> **WORK REQUIRED**:
Give the data again exactly, without its images.

> **GIVEN INFORMATION**:
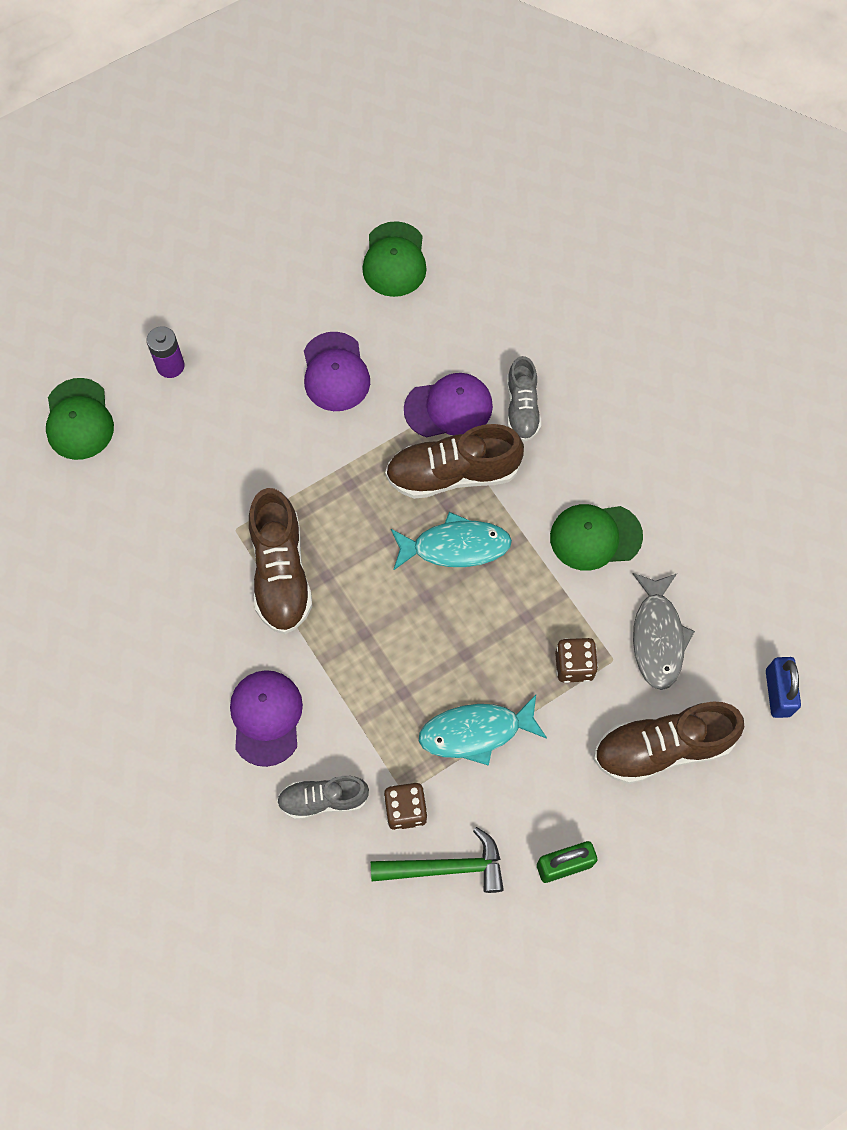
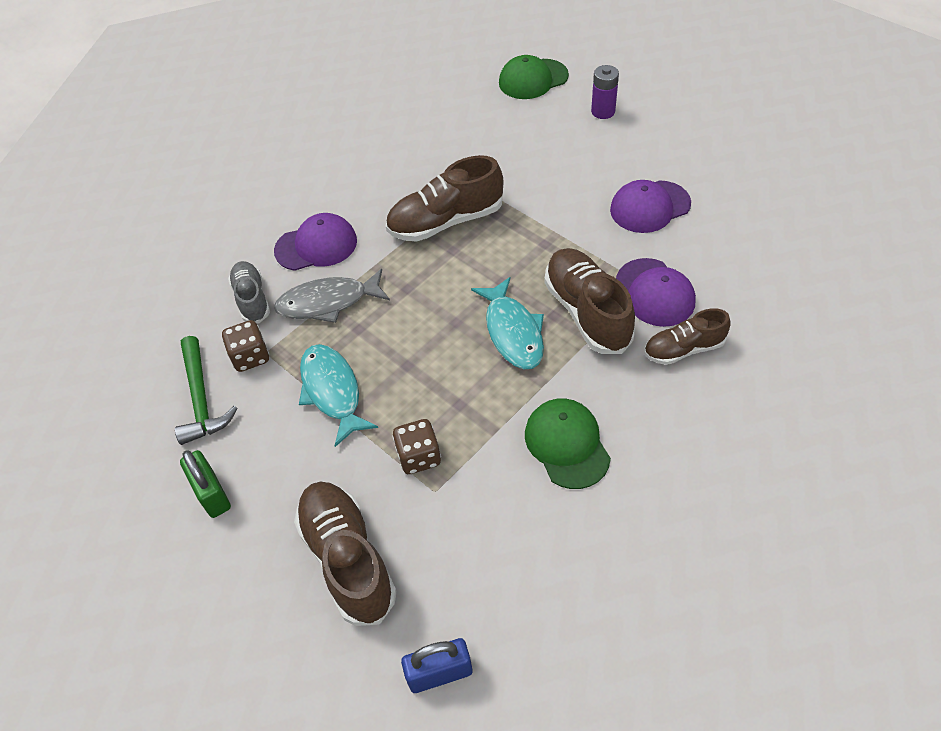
camera: 80 degrees right, 15 degrees down
(394, 260) = (789, 216): green cap -> none
(522, 408) = (683, 349): grey shoe -> brown shoe
(657, 637) = (472, 528): grey fish -> grey fish (328, 302)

> **ANSWER TO THIS PROBLEM**:
camera: 80 degrees right, 15 degrees down
(394, 260) = (789, 216): green cap -> none
(522, 408) = (683, 349): grey shoe -> brown shoe
(657, 637) = (472, 528): grey fish -> grey fish (328, 302)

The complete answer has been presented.